--- START ---

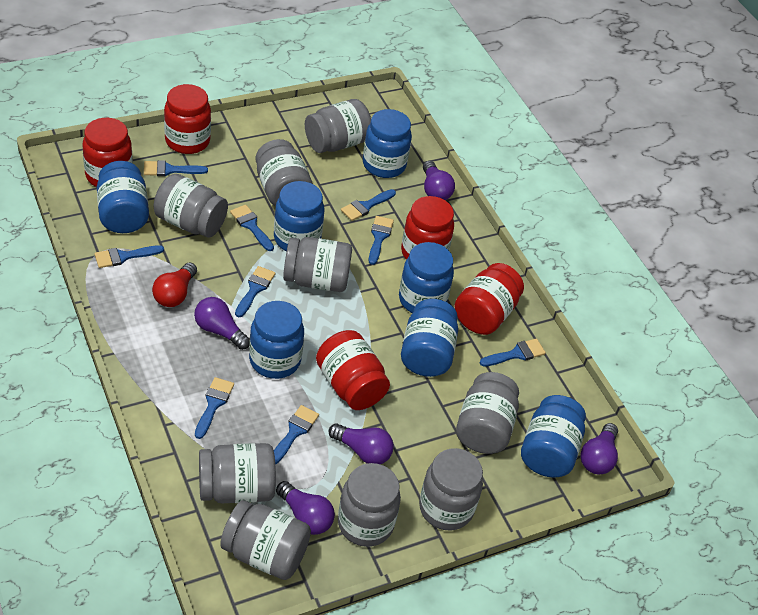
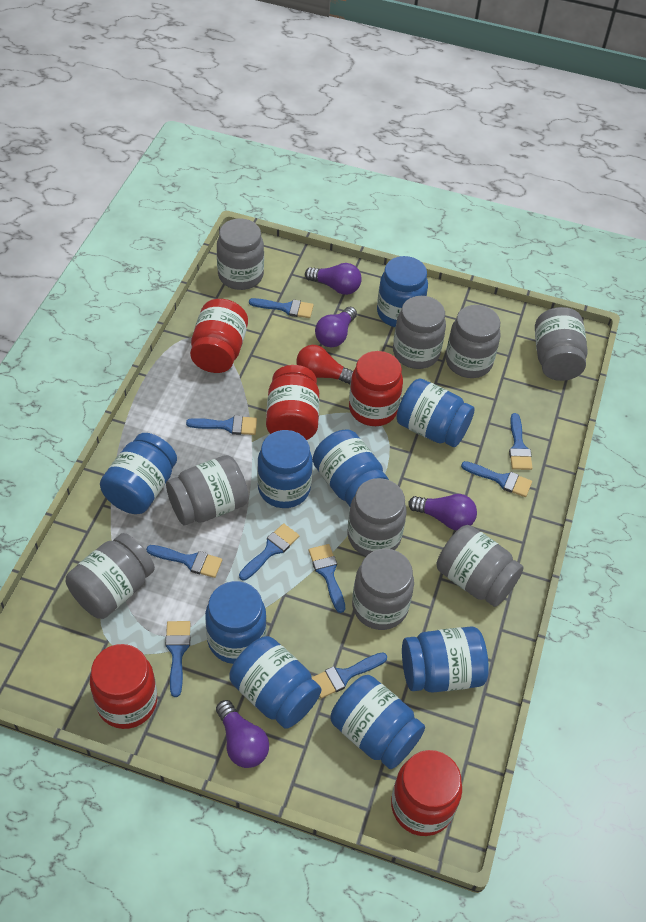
blue jar: 7 -> 9
purple light bulb: 5 -> 4

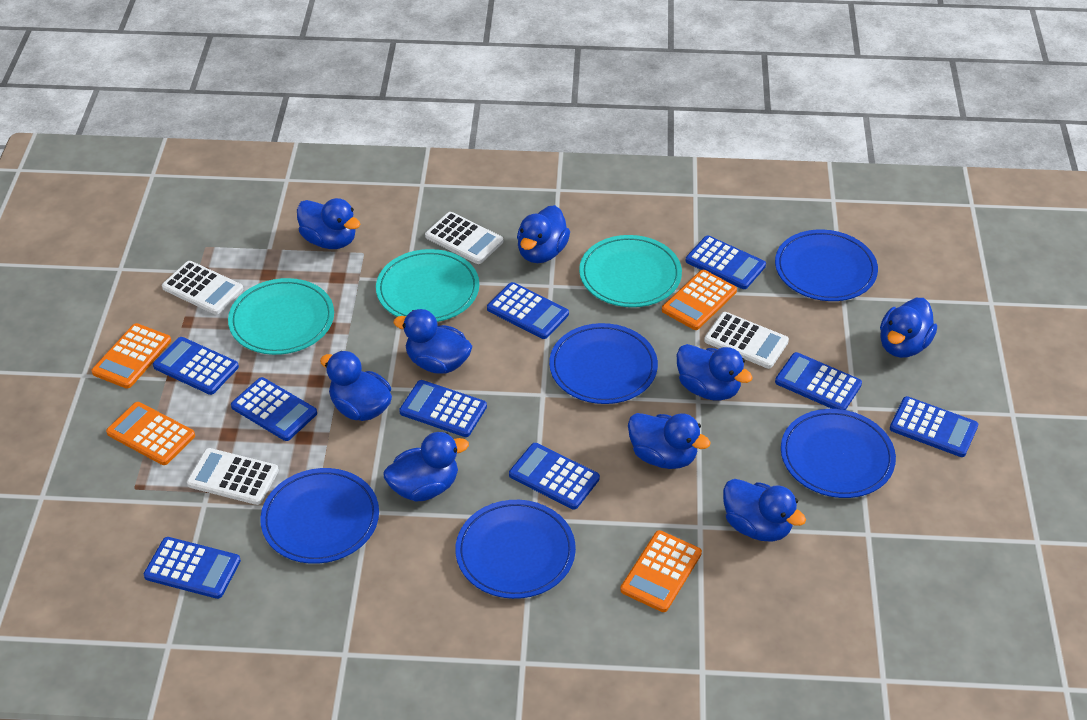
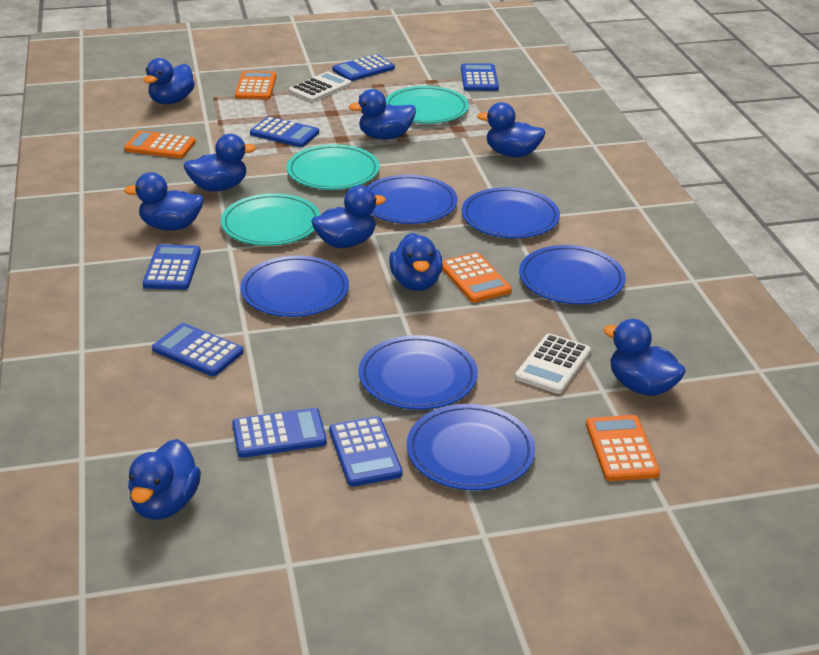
blue calculator: 9 -> 7
blue plate: 5 -> 6
white calculator: 4 -> 2

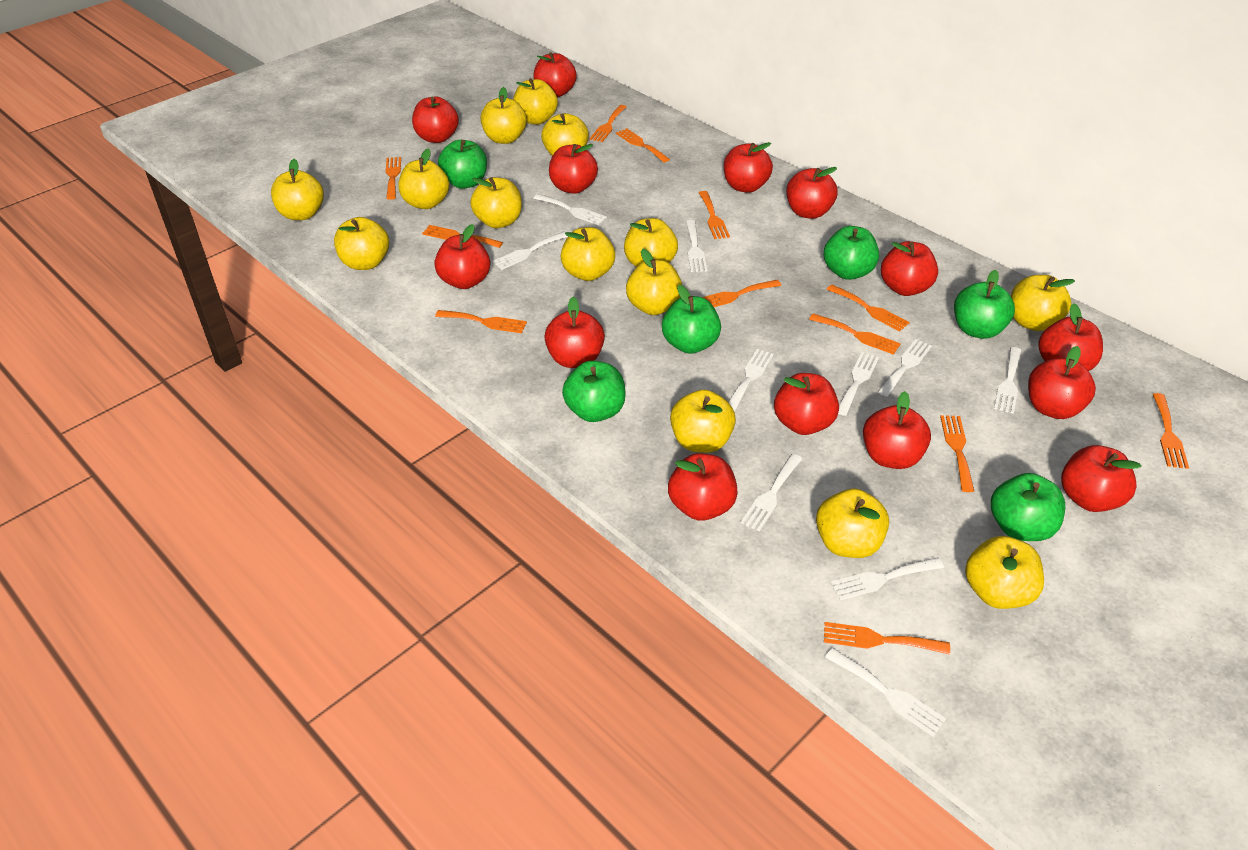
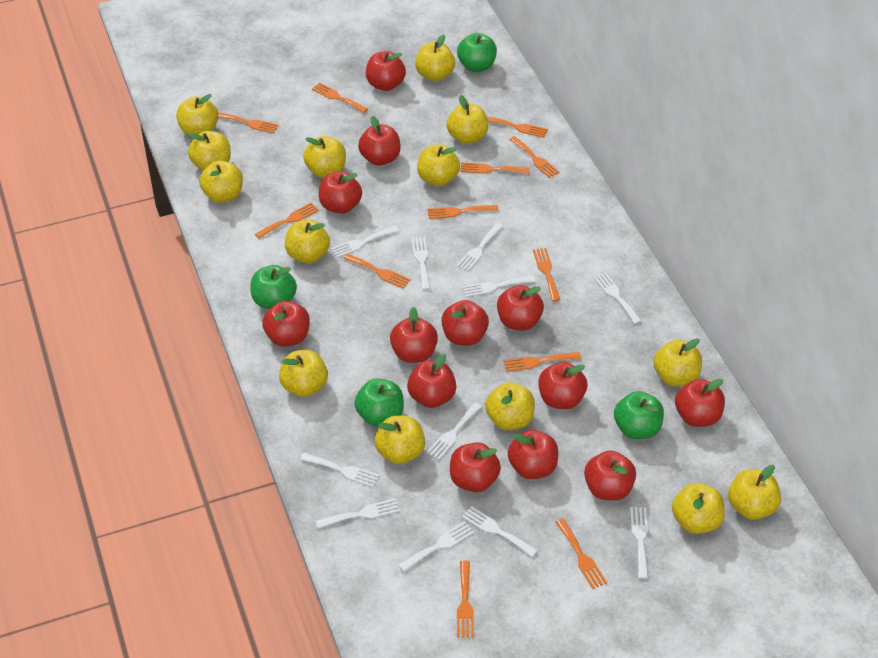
green apple: 6 -> 4
red apple: 14 -> 13
white fork: 10 -> 11

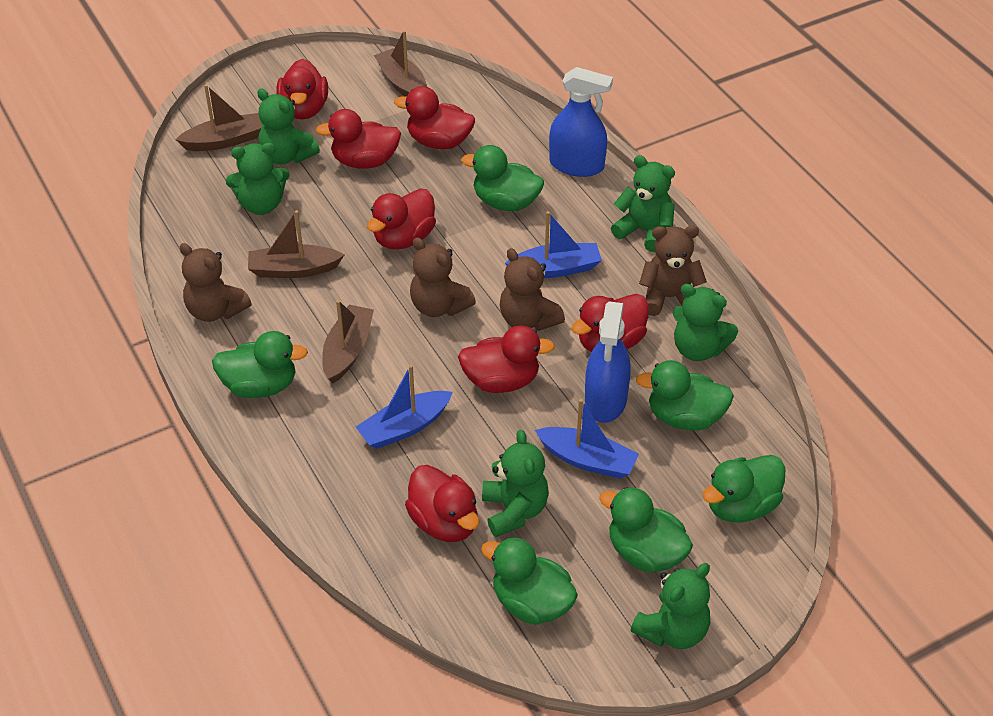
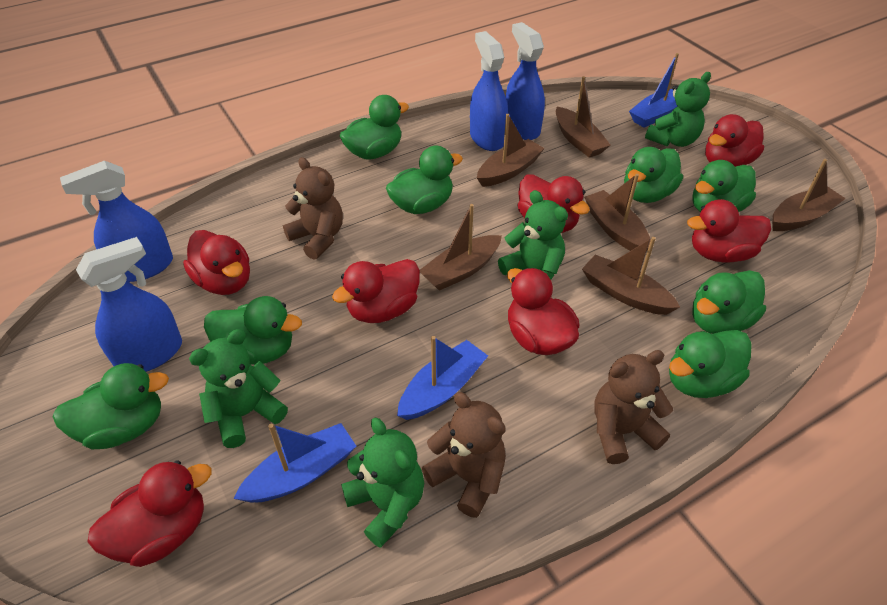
blue spray bottle: 2 -> 4
brown boat: 4 -> 6
brown teddy bear: 4 -> 3
green duck: 6 -> 8
green teddy bear: 6 -> 4

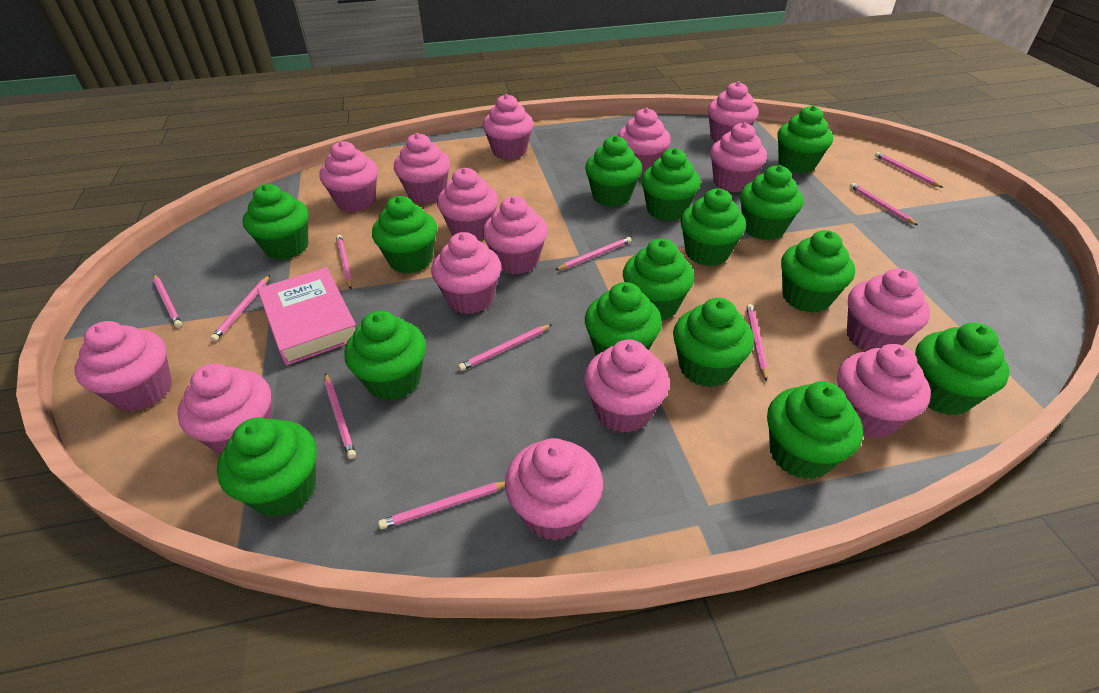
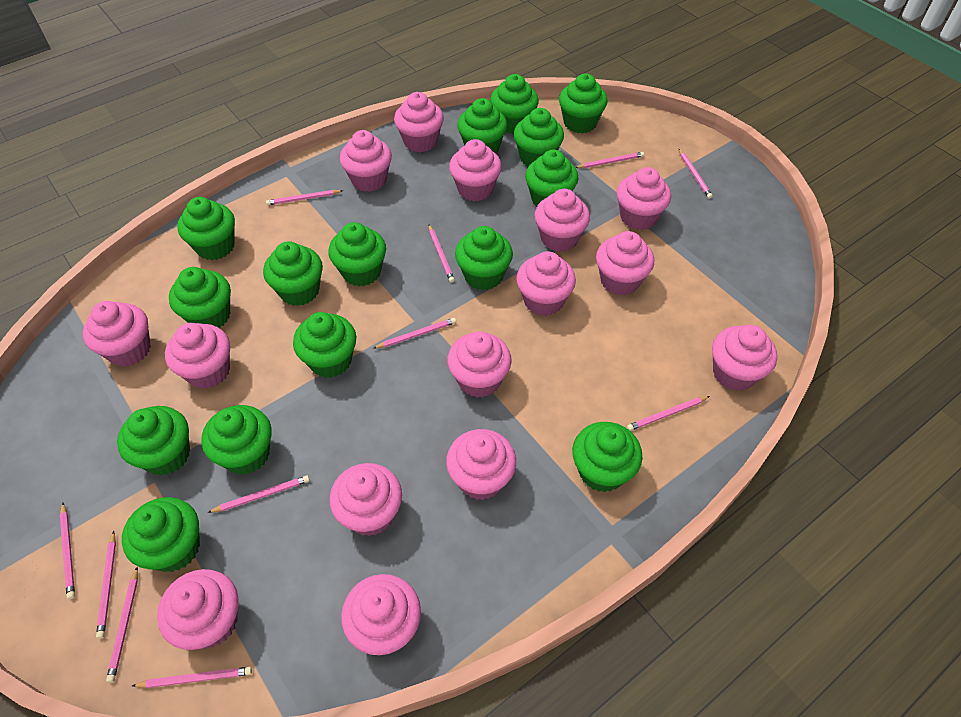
pink book: 1 -> 0
pink pencil: 10 -> 11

--- END ---

* _Work to complete_
No pictures should appear in the answer, which is to be the lines from the line with "red apple: 14 -> 13" through the end of the records above, restated exactly.

* _Task result_
red apple: 14 -> 13
white fork: 10 -> 11

blue spray bottle: 2 -> 4
brown boat: 4 -> 6
brown teddy bear: 4 -> 3
green duck: 6 -> 8
green teddy bear: 6 -> 4

pink book: 1 -> 0
pink pencil: 10 -> 11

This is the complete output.